* **About this task**
Take the records below and retype them line by line, from the first line through the one containing "calculator in blue"; stop there.

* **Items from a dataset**

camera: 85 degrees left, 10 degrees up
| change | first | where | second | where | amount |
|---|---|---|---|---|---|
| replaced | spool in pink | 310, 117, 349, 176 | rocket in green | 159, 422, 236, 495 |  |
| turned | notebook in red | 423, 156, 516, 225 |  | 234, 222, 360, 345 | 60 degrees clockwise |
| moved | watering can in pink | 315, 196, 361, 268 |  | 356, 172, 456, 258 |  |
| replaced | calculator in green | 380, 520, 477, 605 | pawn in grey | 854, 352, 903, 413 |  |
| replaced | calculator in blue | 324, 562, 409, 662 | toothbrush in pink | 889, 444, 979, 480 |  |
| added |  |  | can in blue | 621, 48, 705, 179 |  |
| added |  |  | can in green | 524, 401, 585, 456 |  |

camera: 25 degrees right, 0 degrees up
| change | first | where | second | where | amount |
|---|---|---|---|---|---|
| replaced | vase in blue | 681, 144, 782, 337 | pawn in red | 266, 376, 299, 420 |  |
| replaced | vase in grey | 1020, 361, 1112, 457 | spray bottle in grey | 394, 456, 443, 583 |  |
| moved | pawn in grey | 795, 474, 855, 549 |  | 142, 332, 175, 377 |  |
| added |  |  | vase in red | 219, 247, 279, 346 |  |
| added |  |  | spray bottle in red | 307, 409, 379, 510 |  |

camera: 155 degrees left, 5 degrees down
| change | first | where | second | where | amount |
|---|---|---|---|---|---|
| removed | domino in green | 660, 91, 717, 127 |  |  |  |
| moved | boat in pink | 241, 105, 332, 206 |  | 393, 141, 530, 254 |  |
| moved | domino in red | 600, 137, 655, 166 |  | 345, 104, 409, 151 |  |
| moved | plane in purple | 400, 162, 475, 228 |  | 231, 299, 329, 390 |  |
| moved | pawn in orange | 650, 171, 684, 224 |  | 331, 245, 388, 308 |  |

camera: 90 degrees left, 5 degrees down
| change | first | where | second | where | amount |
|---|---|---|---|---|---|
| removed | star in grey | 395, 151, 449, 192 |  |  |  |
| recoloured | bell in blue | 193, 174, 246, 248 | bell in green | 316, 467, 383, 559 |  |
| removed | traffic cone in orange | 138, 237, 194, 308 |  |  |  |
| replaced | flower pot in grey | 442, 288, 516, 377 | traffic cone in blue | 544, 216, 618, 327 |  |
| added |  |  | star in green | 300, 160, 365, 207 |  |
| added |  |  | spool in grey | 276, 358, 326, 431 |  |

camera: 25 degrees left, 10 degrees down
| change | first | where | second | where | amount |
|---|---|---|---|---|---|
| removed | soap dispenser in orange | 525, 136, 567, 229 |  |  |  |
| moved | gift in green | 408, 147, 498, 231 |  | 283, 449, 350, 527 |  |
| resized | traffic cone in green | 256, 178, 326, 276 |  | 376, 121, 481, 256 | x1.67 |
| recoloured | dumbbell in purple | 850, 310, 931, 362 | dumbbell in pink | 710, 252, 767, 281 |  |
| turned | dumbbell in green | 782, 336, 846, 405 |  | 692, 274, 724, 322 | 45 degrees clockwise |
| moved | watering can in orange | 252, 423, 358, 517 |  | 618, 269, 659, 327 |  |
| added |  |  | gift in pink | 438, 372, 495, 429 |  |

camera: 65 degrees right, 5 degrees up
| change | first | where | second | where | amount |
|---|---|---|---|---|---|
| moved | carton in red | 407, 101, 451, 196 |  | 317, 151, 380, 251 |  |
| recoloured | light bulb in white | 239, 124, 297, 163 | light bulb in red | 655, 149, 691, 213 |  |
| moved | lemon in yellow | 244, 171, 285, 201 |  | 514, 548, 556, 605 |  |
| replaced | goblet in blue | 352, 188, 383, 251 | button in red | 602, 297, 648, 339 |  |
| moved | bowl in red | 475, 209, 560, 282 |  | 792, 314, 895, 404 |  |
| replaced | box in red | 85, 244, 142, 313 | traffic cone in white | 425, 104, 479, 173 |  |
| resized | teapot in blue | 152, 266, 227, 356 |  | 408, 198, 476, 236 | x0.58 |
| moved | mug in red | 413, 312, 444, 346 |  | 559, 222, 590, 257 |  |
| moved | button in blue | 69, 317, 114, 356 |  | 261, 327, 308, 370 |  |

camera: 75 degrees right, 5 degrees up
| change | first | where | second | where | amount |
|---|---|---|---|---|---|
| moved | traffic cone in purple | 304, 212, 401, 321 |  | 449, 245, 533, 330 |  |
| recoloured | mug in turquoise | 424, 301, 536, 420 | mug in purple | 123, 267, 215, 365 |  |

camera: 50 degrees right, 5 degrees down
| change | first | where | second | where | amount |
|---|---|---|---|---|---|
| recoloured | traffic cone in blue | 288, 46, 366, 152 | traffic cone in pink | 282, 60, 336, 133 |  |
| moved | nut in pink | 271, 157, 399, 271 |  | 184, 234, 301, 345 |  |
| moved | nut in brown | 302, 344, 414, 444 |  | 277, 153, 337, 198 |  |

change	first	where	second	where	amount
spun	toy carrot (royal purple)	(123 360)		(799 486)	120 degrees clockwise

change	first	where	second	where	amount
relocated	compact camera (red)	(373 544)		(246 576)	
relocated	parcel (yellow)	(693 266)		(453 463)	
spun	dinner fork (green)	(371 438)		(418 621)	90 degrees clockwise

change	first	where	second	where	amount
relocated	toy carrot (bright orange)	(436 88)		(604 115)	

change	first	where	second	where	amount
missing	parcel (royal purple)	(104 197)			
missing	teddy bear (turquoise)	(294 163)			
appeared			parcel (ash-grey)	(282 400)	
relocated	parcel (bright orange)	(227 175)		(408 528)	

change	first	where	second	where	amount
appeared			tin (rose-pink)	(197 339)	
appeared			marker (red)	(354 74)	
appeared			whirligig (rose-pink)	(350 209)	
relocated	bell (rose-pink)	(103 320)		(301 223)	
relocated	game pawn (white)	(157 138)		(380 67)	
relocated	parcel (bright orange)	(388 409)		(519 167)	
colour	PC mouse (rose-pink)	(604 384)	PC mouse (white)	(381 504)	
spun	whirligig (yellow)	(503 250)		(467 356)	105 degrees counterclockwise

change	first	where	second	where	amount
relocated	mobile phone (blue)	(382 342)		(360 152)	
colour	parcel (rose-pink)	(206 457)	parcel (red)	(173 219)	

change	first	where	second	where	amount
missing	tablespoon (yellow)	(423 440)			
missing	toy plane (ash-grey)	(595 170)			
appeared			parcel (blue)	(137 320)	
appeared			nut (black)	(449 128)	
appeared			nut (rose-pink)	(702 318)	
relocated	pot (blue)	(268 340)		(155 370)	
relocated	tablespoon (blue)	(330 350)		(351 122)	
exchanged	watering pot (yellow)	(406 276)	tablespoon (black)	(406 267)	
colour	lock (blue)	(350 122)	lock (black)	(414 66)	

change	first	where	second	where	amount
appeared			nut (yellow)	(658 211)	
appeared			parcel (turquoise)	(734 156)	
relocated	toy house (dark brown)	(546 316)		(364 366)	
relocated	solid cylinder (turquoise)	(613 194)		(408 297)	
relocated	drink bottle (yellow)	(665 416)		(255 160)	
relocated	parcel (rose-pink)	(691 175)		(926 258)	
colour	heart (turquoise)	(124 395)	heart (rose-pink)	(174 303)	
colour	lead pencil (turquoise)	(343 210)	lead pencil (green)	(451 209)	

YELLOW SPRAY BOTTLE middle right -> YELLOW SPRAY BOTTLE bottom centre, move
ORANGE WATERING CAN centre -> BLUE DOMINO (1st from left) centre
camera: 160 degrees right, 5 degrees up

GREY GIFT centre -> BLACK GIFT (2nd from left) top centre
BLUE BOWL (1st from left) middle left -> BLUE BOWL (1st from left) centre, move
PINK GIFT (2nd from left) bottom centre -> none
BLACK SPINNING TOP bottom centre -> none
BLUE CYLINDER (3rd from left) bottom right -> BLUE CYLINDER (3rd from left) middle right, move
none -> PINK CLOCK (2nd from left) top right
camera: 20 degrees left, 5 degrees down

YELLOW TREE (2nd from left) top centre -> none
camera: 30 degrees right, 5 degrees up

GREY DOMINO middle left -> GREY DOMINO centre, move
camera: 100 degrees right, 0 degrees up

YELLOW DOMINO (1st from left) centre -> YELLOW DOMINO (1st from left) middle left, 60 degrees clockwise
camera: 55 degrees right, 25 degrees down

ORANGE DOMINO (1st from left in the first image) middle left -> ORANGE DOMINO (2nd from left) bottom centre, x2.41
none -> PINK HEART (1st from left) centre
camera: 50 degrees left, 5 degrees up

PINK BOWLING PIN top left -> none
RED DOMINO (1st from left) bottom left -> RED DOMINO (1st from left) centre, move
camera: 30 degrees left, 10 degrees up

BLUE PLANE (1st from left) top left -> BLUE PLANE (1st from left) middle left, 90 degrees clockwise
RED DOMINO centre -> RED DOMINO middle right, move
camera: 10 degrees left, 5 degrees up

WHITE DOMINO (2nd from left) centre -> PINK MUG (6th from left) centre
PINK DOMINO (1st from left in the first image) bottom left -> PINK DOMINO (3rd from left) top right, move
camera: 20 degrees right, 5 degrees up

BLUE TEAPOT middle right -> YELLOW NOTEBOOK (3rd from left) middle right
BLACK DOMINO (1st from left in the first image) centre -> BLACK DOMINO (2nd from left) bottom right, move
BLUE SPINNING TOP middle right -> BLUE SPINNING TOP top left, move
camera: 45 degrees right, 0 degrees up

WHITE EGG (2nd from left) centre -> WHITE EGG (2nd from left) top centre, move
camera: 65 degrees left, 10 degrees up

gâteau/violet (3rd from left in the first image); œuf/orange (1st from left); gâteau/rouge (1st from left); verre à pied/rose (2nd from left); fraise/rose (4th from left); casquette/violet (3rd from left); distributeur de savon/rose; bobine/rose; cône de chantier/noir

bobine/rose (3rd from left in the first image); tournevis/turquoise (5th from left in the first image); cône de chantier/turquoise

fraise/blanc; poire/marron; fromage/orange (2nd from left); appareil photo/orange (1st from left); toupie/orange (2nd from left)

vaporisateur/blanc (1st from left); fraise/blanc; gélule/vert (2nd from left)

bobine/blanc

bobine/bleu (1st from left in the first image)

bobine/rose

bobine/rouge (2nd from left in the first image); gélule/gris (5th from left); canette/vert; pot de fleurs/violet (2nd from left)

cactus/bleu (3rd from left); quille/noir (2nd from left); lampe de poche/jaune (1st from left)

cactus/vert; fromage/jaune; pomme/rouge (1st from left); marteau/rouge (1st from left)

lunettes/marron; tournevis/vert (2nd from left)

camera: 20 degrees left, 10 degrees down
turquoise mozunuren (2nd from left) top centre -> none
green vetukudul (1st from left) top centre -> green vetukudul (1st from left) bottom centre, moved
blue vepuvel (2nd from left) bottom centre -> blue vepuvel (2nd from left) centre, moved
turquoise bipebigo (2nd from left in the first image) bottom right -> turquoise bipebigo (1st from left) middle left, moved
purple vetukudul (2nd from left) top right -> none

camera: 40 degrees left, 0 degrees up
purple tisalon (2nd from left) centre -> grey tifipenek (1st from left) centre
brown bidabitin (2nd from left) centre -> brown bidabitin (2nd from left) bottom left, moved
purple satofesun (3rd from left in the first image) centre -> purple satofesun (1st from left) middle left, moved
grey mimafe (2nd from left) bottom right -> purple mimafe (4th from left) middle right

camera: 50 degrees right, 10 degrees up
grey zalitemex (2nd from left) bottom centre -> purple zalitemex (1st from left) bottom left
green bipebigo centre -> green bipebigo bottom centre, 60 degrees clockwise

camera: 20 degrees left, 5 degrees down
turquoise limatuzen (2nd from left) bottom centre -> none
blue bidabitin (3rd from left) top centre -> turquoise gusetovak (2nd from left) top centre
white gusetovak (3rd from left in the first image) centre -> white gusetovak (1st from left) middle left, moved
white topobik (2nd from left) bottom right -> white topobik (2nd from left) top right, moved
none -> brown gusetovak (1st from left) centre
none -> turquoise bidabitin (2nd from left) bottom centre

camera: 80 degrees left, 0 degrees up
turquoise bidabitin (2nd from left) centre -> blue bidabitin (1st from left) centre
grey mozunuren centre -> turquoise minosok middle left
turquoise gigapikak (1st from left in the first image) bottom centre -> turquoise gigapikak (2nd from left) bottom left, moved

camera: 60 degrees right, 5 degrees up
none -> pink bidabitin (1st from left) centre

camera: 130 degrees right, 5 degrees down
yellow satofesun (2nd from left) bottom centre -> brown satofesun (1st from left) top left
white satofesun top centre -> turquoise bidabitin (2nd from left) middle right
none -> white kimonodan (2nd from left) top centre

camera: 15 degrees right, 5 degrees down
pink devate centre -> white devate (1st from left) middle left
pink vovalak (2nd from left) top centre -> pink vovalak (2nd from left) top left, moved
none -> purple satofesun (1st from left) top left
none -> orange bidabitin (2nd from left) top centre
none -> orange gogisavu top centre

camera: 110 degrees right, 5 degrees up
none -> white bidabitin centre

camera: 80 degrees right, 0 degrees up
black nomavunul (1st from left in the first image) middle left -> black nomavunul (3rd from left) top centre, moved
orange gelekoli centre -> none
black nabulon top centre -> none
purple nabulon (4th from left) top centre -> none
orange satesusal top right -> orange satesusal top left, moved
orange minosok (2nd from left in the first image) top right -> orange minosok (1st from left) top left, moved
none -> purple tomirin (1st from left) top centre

* **Output**
camera: 85 degrees left, 10 degrees up
| change | first | where | second | where | amount |
|---|---|---|---|---|---|
| replaced | spool in pink | 310, 117, 349, 176 | rocket in green | 159, 422, 236, 495 |  |
| turned | notebook in red | 423, 156, 516, 225 |  | 234, 222, 360, 345 | 60 degrees clockwise |
| moved | watering can in pink | 315, 196, 361, 268 |  | 356, 172, 456, 258 |  |
| replaced | calculator in green | 380, 520, 477, 605 | pawn in grey | 854, 352, 903, 413 |  |
| replaced | calculator in blue | 324, 562, 409, 662 | toothbrush in pink | 889, 444, 979, 480 |  |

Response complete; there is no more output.